[Data excerpts]
--------------------

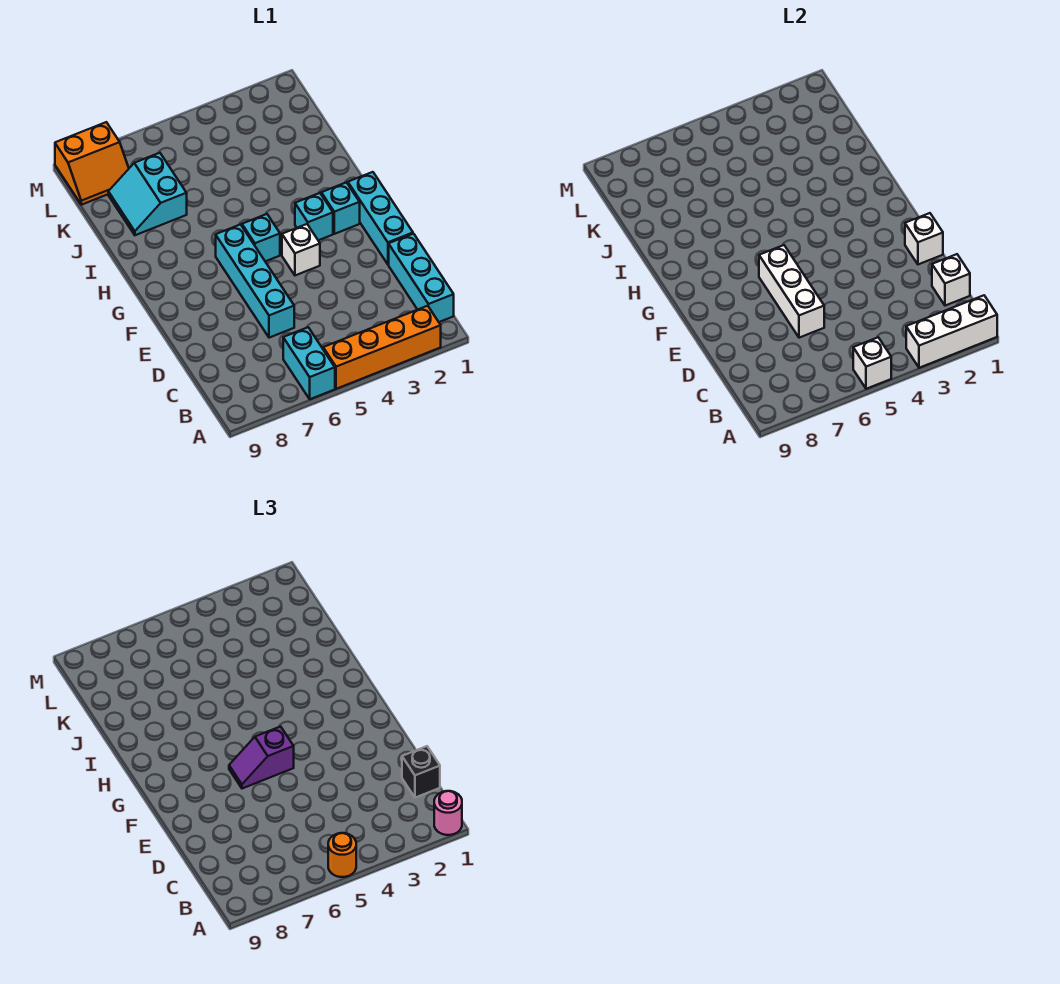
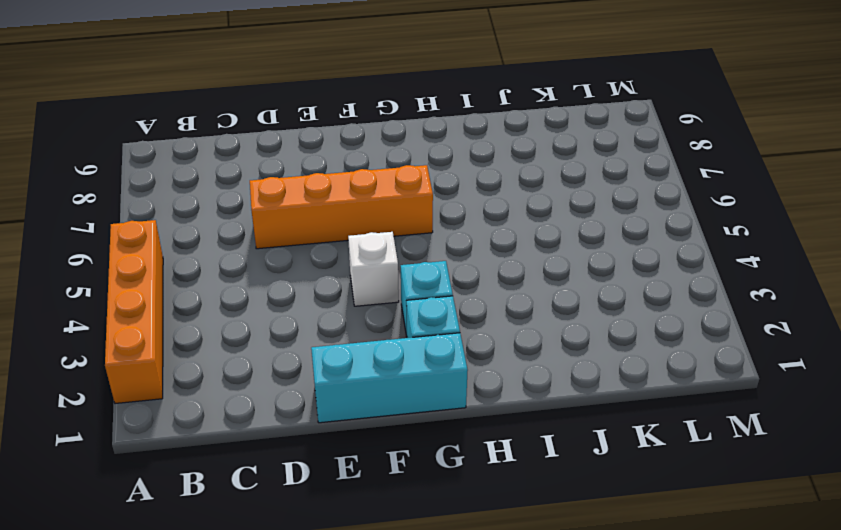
orange brick D6:G6 level 1 -> cyan brick D6:G6 level 1
none -> cyan brick A6:B6 level 1
none -> cyan brick B1:D1 level 1
none -> cyan brick G5 level 1

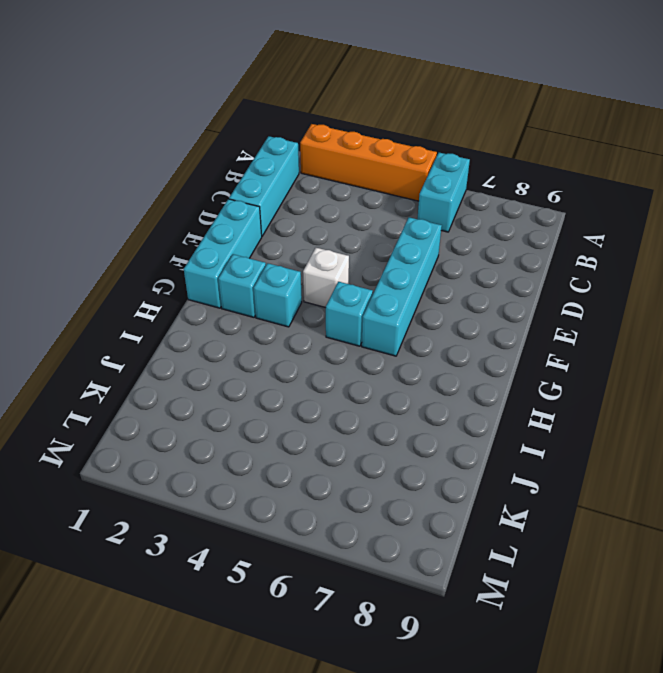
none -> cyan slope J7:K8 level 1 top 7
none -> orange slope L8:M9 level 1 top M
none -> white brick A1:A3 level 2

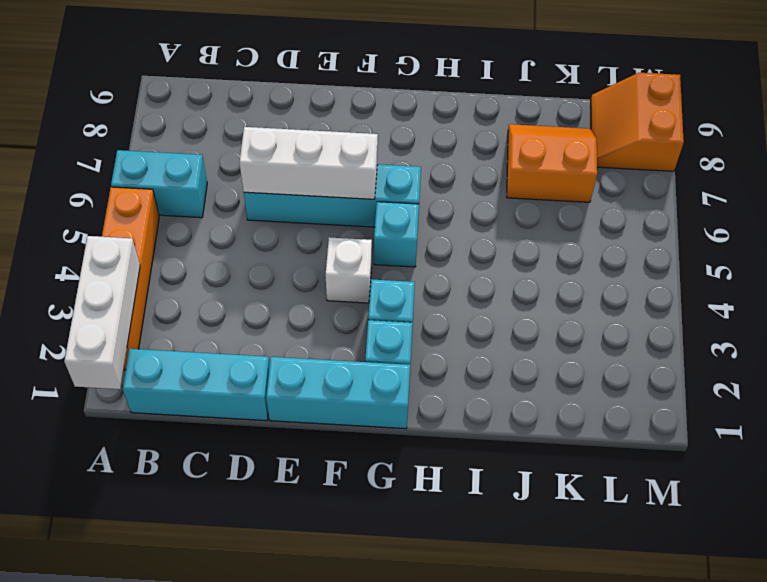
orange slope J7:K8 level 1 top 7 -> cyan slope J7:K8 level 1 top 7
none -> white brick A5 level 2
none -> white brick C1 level 2
none -> white brick E1 level 2

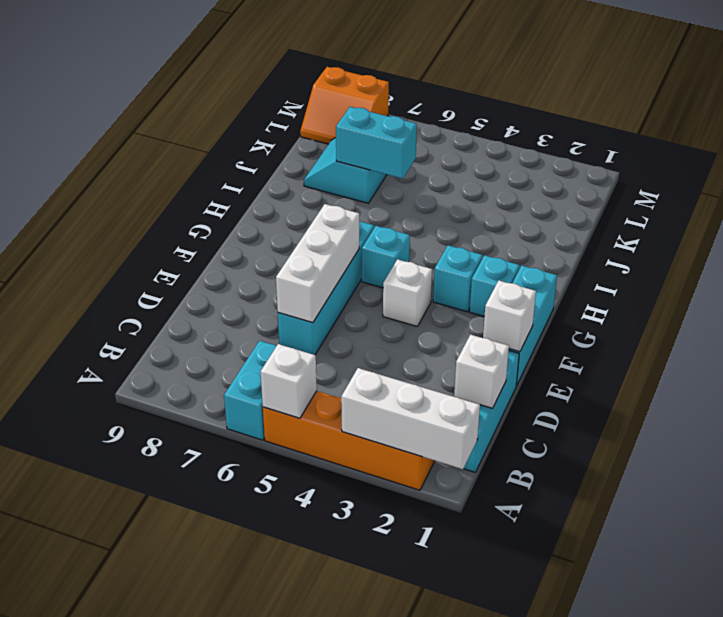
cyan brick J6:J7 level 2 -> none
none -> pink round brick A1 level 3
none -> orange round brick A5 level 3
none -> black brick C1 level 3

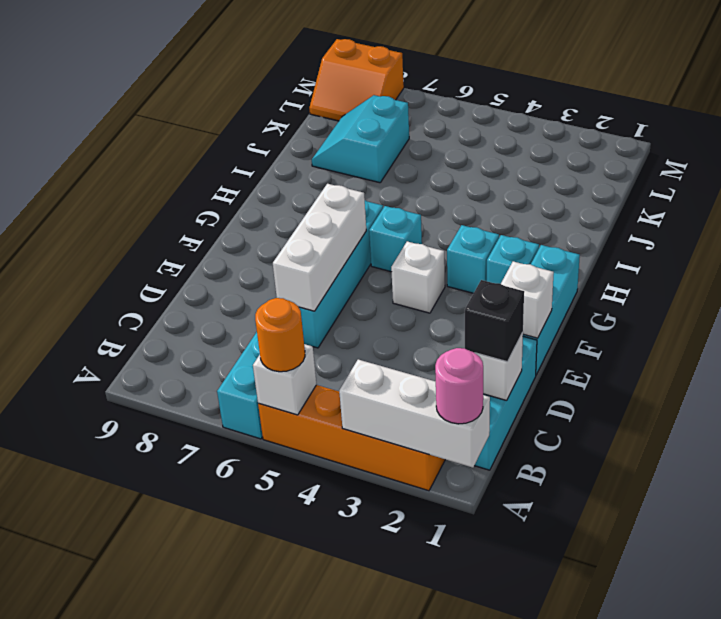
none -> purple slope F5:F6 level 3 top 5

--------------------

Your copy should match the records above exactly, except that it contains no pictures.

**Task answer:**
orange brick D6:G6 level 1 -> cyan brick D6:G6 level 1
none -> cyan brick A6:B6 level 1
none -> cyan brick B1:D1 level 1
none -> cyan brick G5 level 1

none -> cyan slope J7:K8 level 1 top 7
none -> orange slope L8:M9 level 1 top M
none -> white brick A1:A3 level 2

orange slope J7:K8 level 1 top 7 -> cyan slope J7:K8 level 1 top 7
none -> white brick A5 level 2
none -> white brick C1 level 2
none -> white brick E1 level 2

cyan brick J6:J7 level 2 -> none
none -> pink round brick A1 level 3
none -> orange round brick A5 level 3
none -> black brick C1 level 3

none -> purple slope F5:F6 level 3 top 5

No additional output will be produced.